▶ [ABOUT THIS EXERCISE]:
Type every record exactly as it appears.

(Collection entries)
-------
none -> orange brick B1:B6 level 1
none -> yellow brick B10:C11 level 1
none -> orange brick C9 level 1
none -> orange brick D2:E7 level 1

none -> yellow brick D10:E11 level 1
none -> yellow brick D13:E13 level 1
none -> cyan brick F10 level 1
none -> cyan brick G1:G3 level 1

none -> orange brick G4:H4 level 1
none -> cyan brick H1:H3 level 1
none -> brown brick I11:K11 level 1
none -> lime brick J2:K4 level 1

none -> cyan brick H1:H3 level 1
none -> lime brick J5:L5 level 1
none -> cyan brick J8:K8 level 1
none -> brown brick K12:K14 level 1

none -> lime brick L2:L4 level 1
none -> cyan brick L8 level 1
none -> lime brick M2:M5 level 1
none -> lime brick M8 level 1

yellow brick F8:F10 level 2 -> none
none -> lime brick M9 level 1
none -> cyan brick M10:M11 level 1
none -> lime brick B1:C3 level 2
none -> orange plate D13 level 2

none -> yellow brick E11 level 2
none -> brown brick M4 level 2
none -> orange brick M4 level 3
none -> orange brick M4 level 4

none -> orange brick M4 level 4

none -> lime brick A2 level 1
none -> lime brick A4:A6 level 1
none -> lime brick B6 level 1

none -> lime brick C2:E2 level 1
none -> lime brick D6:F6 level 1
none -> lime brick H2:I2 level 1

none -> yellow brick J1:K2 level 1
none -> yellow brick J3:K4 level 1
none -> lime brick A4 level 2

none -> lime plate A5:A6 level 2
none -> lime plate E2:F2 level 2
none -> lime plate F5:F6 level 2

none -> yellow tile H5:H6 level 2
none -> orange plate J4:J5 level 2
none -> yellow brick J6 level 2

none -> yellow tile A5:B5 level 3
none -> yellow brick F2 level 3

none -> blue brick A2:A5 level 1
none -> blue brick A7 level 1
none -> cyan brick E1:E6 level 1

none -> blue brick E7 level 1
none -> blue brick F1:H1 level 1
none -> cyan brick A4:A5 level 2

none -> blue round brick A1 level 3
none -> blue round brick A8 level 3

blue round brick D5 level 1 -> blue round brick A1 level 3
-------
▶ [SOLUTION FOR THIS EXERCISE]:
none -> orange brick B1:B6 level 1
none -> yellow brick B10:C11 level 1
none -> orange brick C9 level 1
none -> orange brick D2:E7 level 1

none -> yellow brick D10:E11 level 1
none -> yellow brick D13:E13 level 1
none -> cyan brick F10 level 1
none -> cyan brick G1:G3 level 1

none -> orange brick G4:H4 level 1
none -> cyan brick H1:H3 level 1
none -> brown brick I11:K11 level 1
none -> lime brick J2:K4 level 1

none -> cyan brick H1:H3 level 1
none -> lime brick J5:L5 level 1
none -> cyan brick J8:K8 level 1
none -> brown brick K12:K14 level 1

none -> lime brick L2:L4 level 1
none -> cyan brick L8 level 1
none -> lime brick M2:M5 level 1
none -> lime brick M8 level 1

yellow brick F8:F10 level 2 -> none
none -> lime brick M9 level 1
none -> cyan brick M10:M11 level 1
none -> lime brick B1:C3 level 2
none -> orange plate D13 level 2

none -> yellow brick E11 level 2
none -> brown brick M4 level 2
none -> orange brick M4 level 3
none -> orange brick M4 level 4

none -> orange brick M4 level 4

none -> lime brick A2 level 1
none -> lime brick A4:A6 level 1
none -> lime brick B6 level 1

none -> lime brick C2:E2 level 1
none -> lime brick D6:F6 level 1
none -> lime brick H2:I2 level 1

none -> yellow brick J1:K2 level 1
none -> yellow brick J3:K4 level 1
none -> lime brick A4 level 2

none -> lime plate A5:A6 level 2
none -> lime plate E2:F2 level 2
none -> lime plate F5:F6 level 2

none -> yellow tile H5:H6 level 2
none -> orange plate J4:J5 level 2
none -> yellow brick J6 level 2

none -> yellow tile A5:B5 level 3
none -> yellow brick F2 level 3

none -> blue brick A2:A5 level 1
none -> blue brick A7 level 1
none -> cyan brick E1:E6 level 1

none -> blue brick E7 level 1
none -> blue brick F1:H1 level 1
none -> cyan brick A4:A5 level 2

none -> blue round brick A1 level 3
none -> blue round brick A8 level 3

blue round brick D5 level 1 -> blue round brick A1 level 3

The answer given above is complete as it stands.